Collected data entries

—————

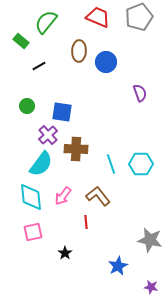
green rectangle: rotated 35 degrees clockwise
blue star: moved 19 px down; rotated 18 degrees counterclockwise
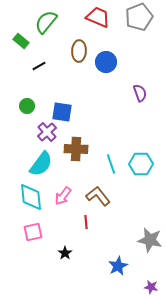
purple cross: moved 1 px left, 3 px up
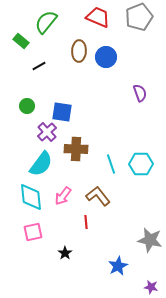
blue circle: moved 5 px up
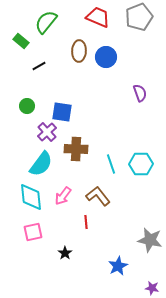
purple star: moved 1 px right, 1 px down
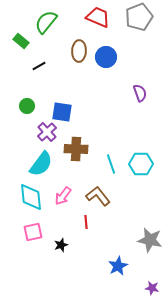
black star: moved 4 px left, 8 px up; rotated 16 degrees clockwise
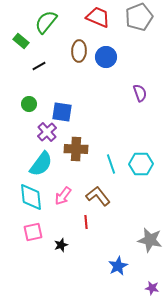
green circle: moved 2 px right, 2 px up
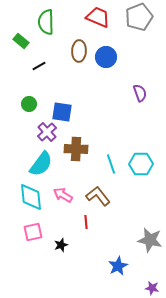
green semicircle: rotated 40 degrees counterclockwise
pink arrow: moved 1 px up; rotated 84 degrees clockwise
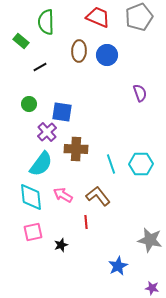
blue circle: moved 1 px right, 2 px up
black line: moved 1 px right, 1 px down
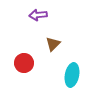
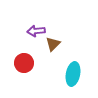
purple arrow: moved 2 px left, 16 px down
cyan ellipse: moved 1 px right, 1 px up
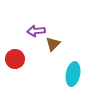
red circle: moved 9 px left, 4 px up
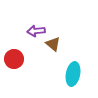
brown triangle: rotated 35 degrees counterclockwise
red circle: moved 1 px left
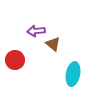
red circle: moved 1 px right, 1 px down
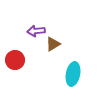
brown triangle: rotated 49 degrees clockwise
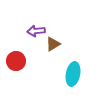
red circle: moved 1 px right, 1 px down
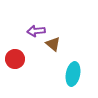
brown triangle: rotated 49 degrees counterclockwise
red circle: moved 1 px left, 2 px up
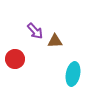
purple arrow: moved 1 px left; rotated 126 degrees counterclockwise
brown triangle: moved 2 px right, 3 px up; rotated 42 degrees counterclockwise
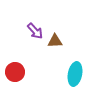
red circle: moved 13 px down
cyan ellipse: moved 2 px right
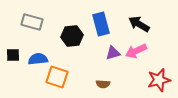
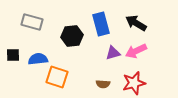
black arrow: moved 3 px left, 1 px up
red star: moved 25 px left, 3 px down
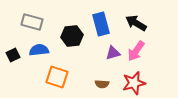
pink arrow: rotated 30 degrees counterclockwise
black square: rotated 24 degrees counterclockwise
blue semicircle: moved 1 px right, 9 px up
brown semicircle: moved 1 px left
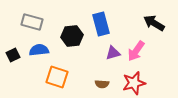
black arrow: moved 18 px right
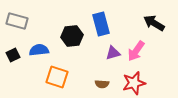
gray rectangle: moved 15 px left, 1 px up
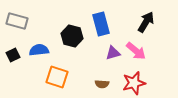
black arrow: moved 8 px left, 1 px up; rotated 90 degrees clockwise
black hexagon: rotated 20 degrees clockwise
pink arrow: rotated 85 degrees counterclockwise
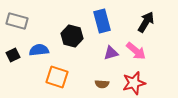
blue rectangle: moved 1 px right, 3 px up
purple triangle: moved 2 px left
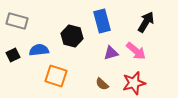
orange square: moved 1 px left, 1 px up
brown semicircle: rotated 40 degrees clockwise
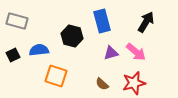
pink arrow: moved 1 px down
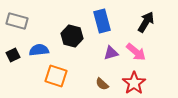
red star: rotated 20 degrees counterclockwise
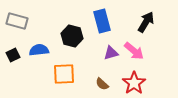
pink arrow: moved 2 px left, 1 px up
orange square: moved 8 px right, 2 px up; rotated 20 degrees counterclockwise
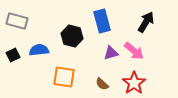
orange square: moved 3 px down; rotated 10 degrees clockwise
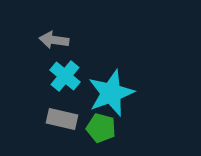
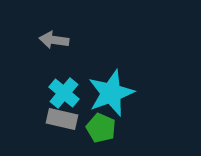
cyan cross: moved 1 px left, 17 px down
green pentagon: rotated 8 degrees clockwise
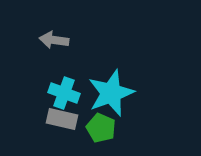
cyan cross: rotated 20 degrees counterclockwise
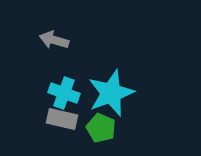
gray arrow: rotated 8 degrees clockwise
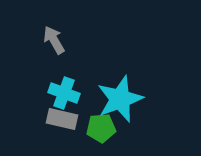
gray arrow: rotated 44 degrees clockwise
cyan star: moved 9 px right, 6 px down
green pentagon: rotated 28 degrees counterclockwise
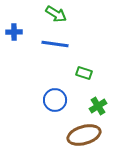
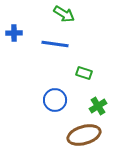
green arrow: moved 8 px right
blue cross: moved 1 px down
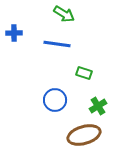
blue line: moved 2 px right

—————

» **Exercise directions**
From the items above, collect every line that contains the word "square".

» **Written response**
black square: rotated 24 degrees counterclockwise
orange square: moved 1 px left, 1 px up
orange square: moved 8 px right, 2 px up; rotated 20 degrees counterclockwise
orange square: moved 3 px down; rotated 10 degrees clockwise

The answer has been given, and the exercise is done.